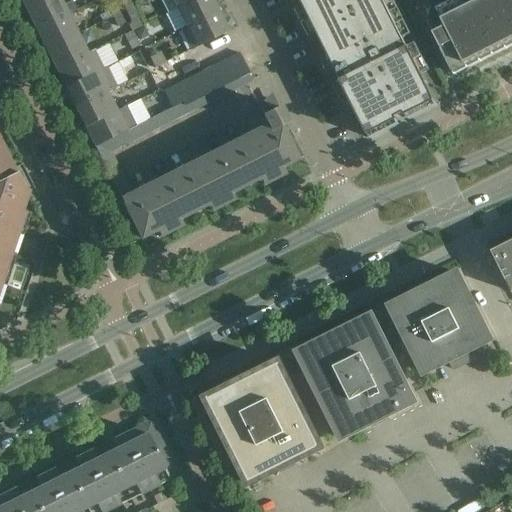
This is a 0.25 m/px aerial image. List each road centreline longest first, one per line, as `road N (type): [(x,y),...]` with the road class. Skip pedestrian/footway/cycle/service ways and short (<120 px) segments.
road 1 (tertiary): [(0,434),(371,246)]
road 2 (residential): [(0,41),(117,284),(122,327)]
road 3 (tertiary): [(351,211),(122,327)]
road 4 (residential): [(351,211),(241,0)]
road 5 (tertiary): [(511,143),(351,211)]
road 6 (tertiary): [(371,246),(511,182)]
road 7 (tertiary): [(122,327),(0,388)]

> SHORT EXERCISE: Give every line of the records above as a JSON list of strings, one string per line, with blank lines and pictures left out.

> IN RESPONSE:
[
  "This is a 0.25 m/px aerial image. List each road centreline longest first, one per line, as `road N (type): [(x,y),...]` with the road class. Skip pedestrian/footway/cycle/service ways and short (<120 px) segments.",
  "road 1 (tertiary): [(0,434),(371,246)]",
  "road 2 (residential): [(0,41),(117,284),(122,327)]",
  "road 3 (tertiary): [(351,211),(122,327)]",
  "road 4 (residential): [(351,211),(241,0)]",
  "road 5 (tertiary): [(511,143),(351,211)]",
  "road 6 (tertiary): [(371,246),(511,182)]",
  "road 7 (tertiary): [(122,327),(0,388)]"
]